## begin Input

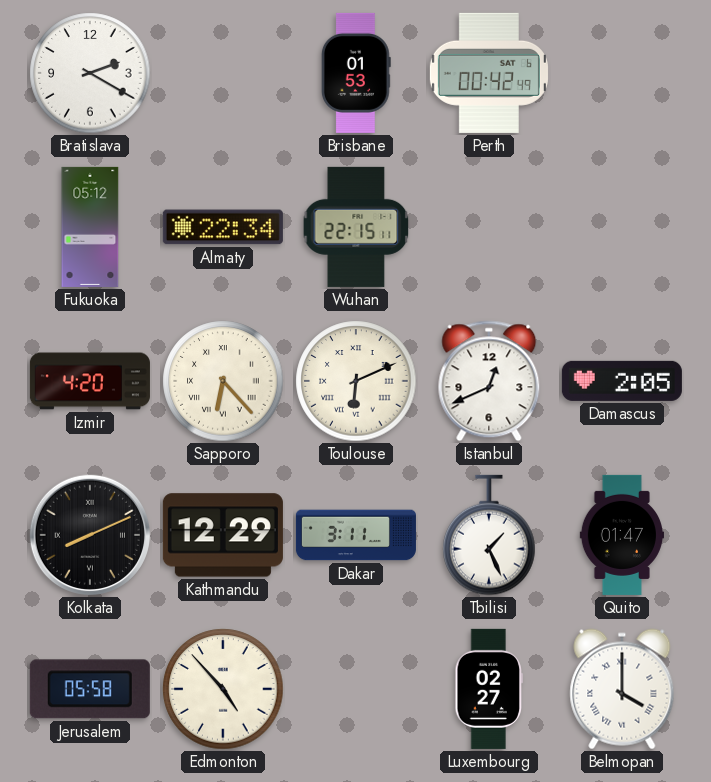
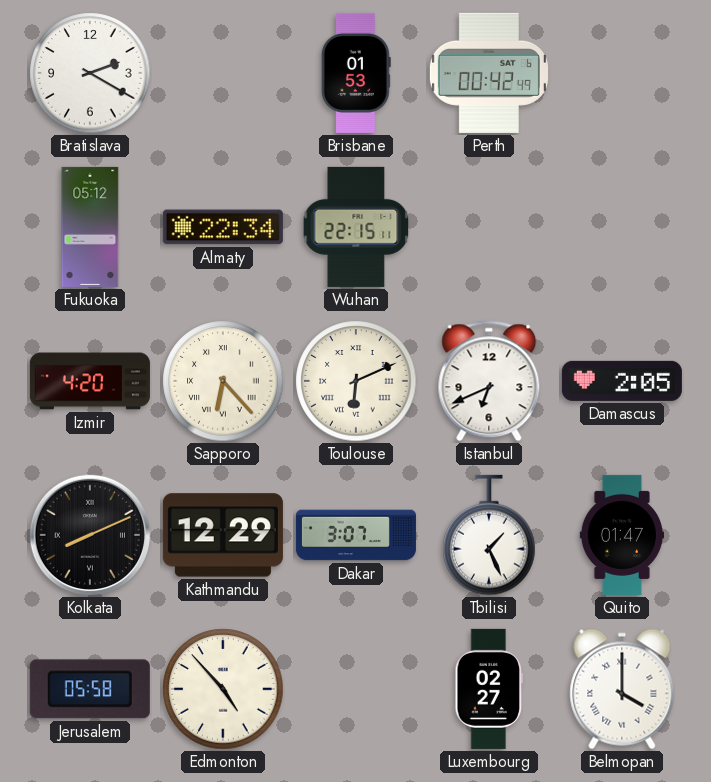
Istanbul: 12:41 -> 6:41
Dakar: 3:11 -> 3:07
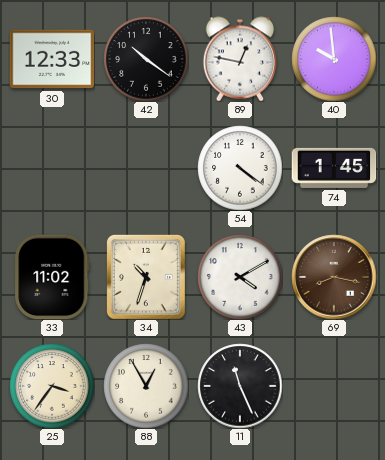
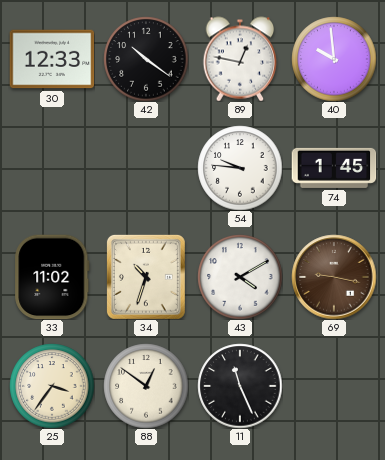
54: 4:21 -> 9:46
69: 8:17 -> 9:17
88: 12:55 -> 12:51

## end Input

→ Set problem:
Turn the records above into a JSON list of strings, one string per line, with blank lines dropped and the pictures left out.

→ Reply:
[
  "Istanbul: 12:41 -> 6:41",
  "Dakar: 3:11 -> 3:07",
  "54: 4:21 -> 9:46",
  "69: 8:17 -> 9:17",
  "88: 12:55 -> 12:51"
]